**DATA FOR REVIEW**:
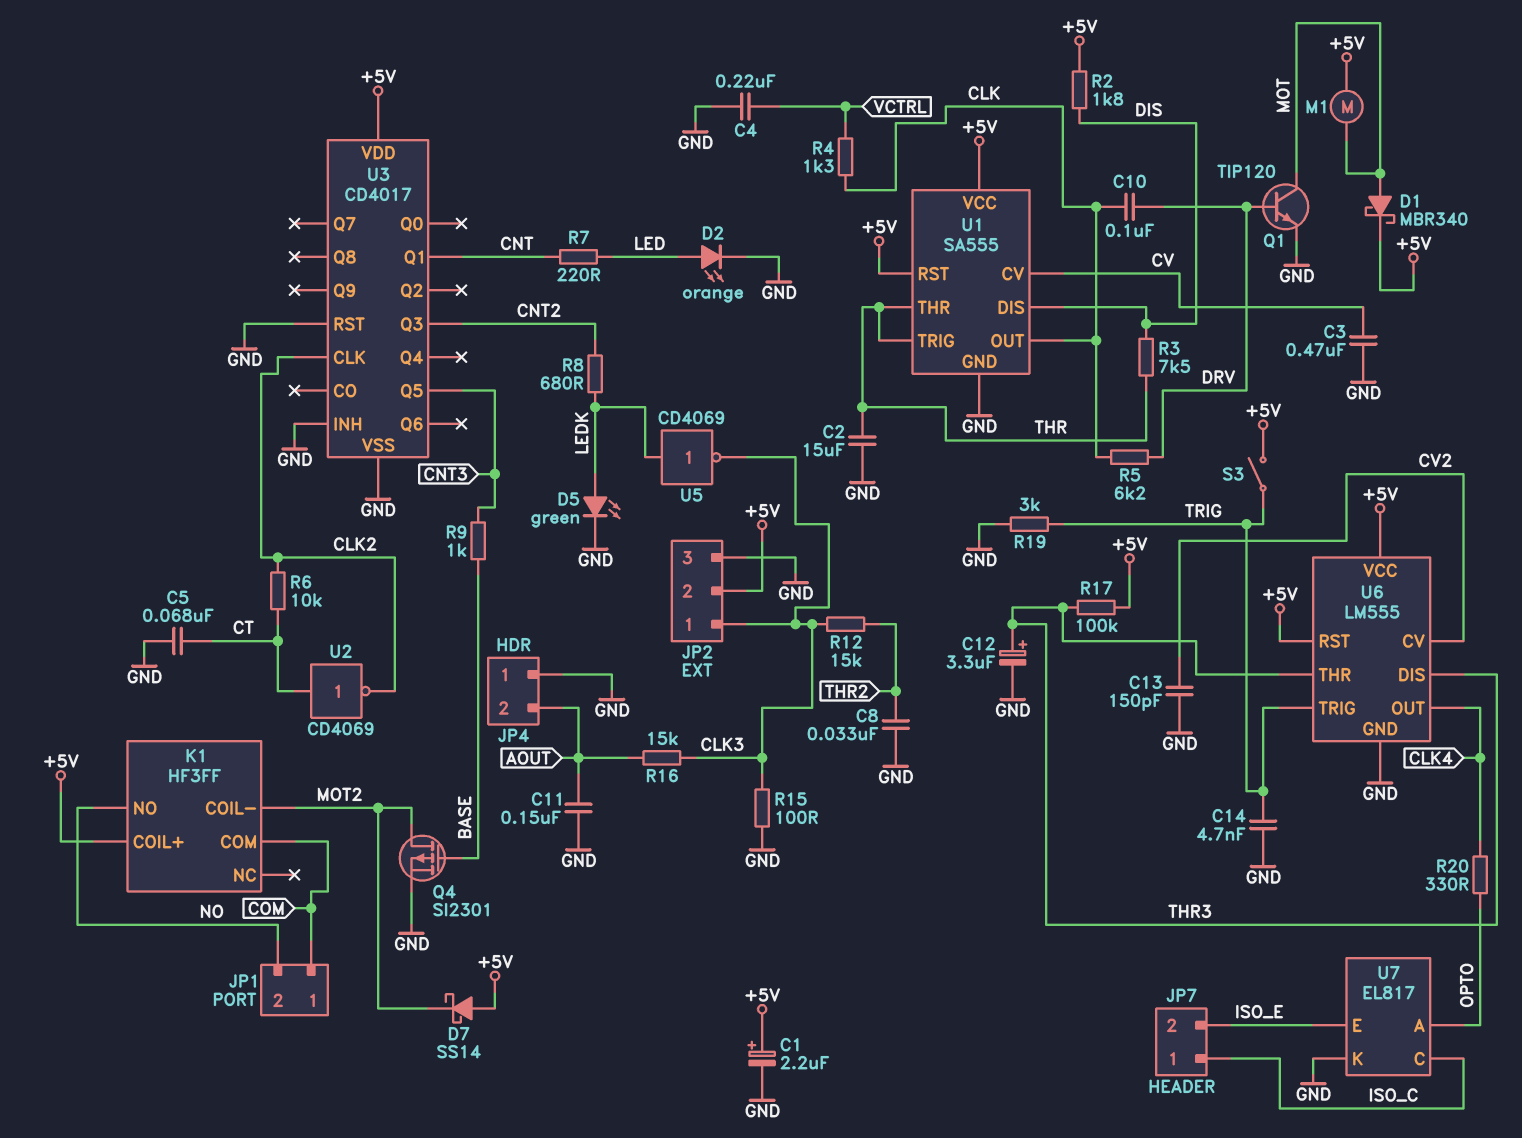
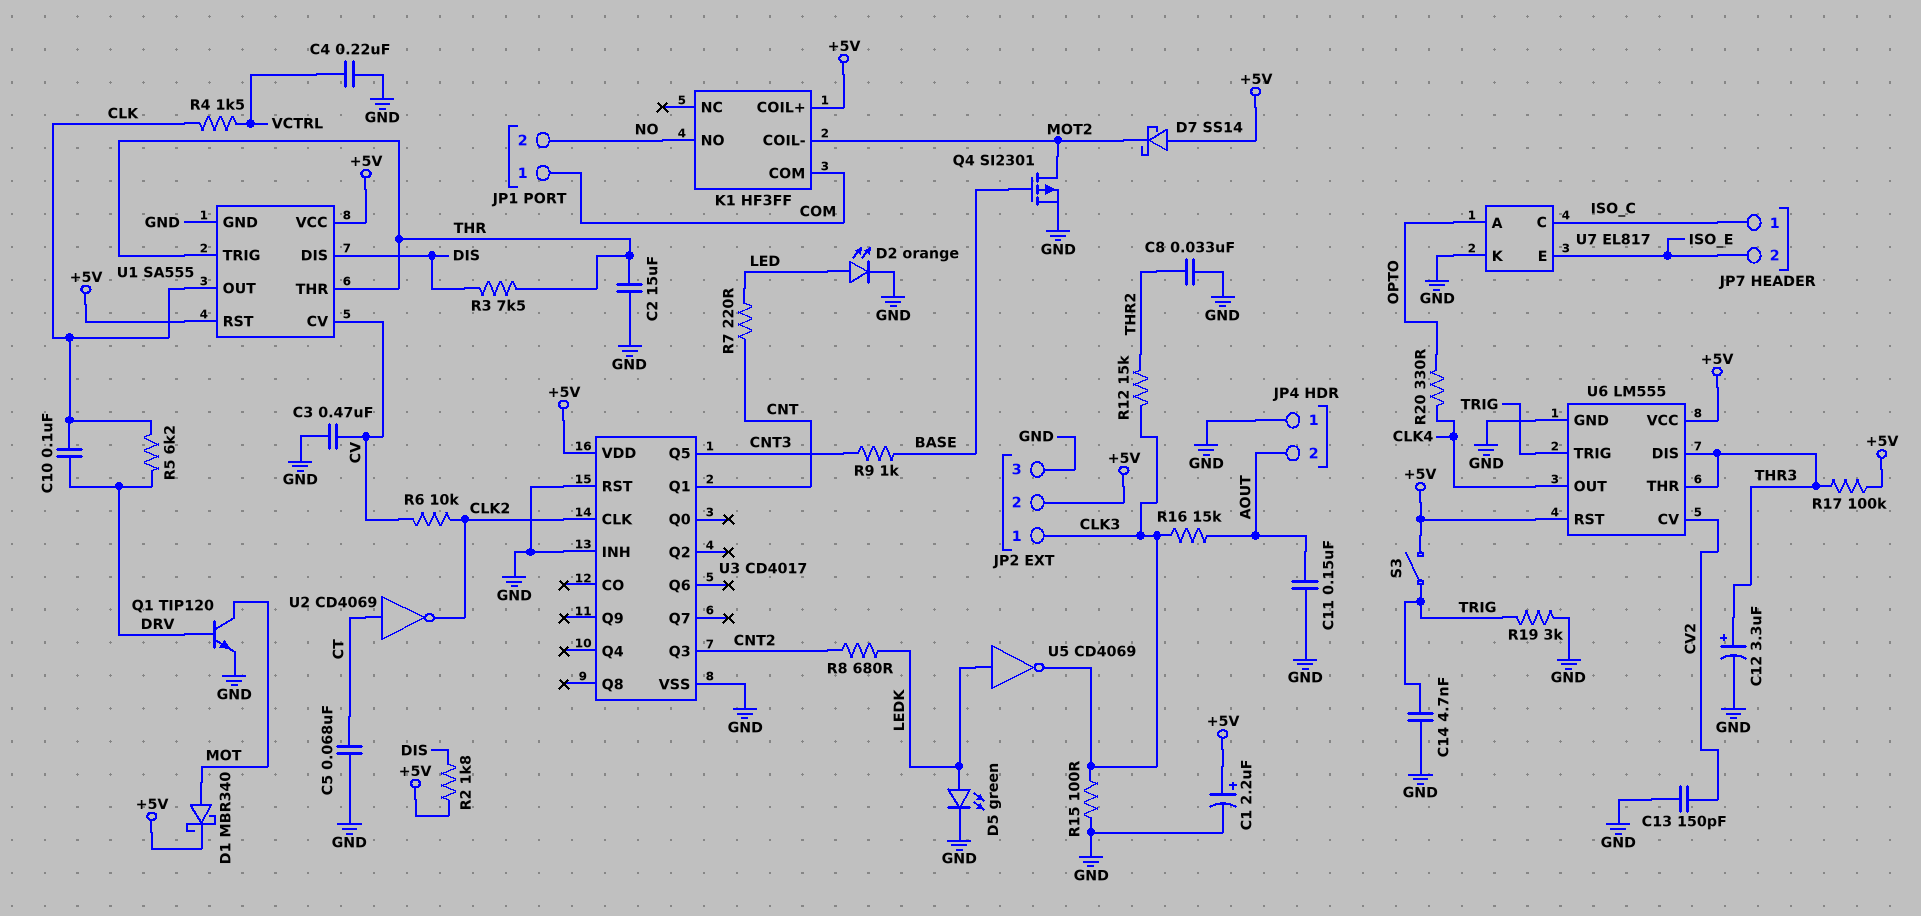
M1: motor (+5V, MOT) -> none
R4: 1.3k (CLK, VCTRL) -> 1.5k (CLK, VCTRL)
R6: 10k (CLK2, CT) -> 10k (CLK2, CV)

==

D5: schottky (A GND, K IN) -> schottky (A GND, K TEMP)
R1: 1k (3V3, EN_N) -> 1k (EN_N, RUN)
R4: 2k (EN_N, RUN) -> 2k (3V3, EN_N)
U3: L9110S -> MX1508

...

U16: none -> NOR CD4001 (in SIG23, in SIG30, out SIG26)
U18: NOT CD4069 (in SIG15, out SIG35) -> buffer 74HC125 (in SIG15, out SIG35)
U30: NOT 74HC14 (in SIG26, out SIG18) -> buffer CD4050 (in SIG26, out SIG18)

**WORK INSTRUCTION**:
Output, from the data above, the lines from the line with "U18: NOT CD4069" to the line with "U30: NOT 74HC14" exactly as they stand, both ends included and nothing else.

**RESPONSE BOX**:
U18: NOT CD4069 (in SIG15, out SIG35) -> buffer 74HC125 (in SIG15, out SIG35)
U30: NOT 74HC14 (in SIG26, out SIG18) -> buffer CD4050 (in SIG26, out SIG18)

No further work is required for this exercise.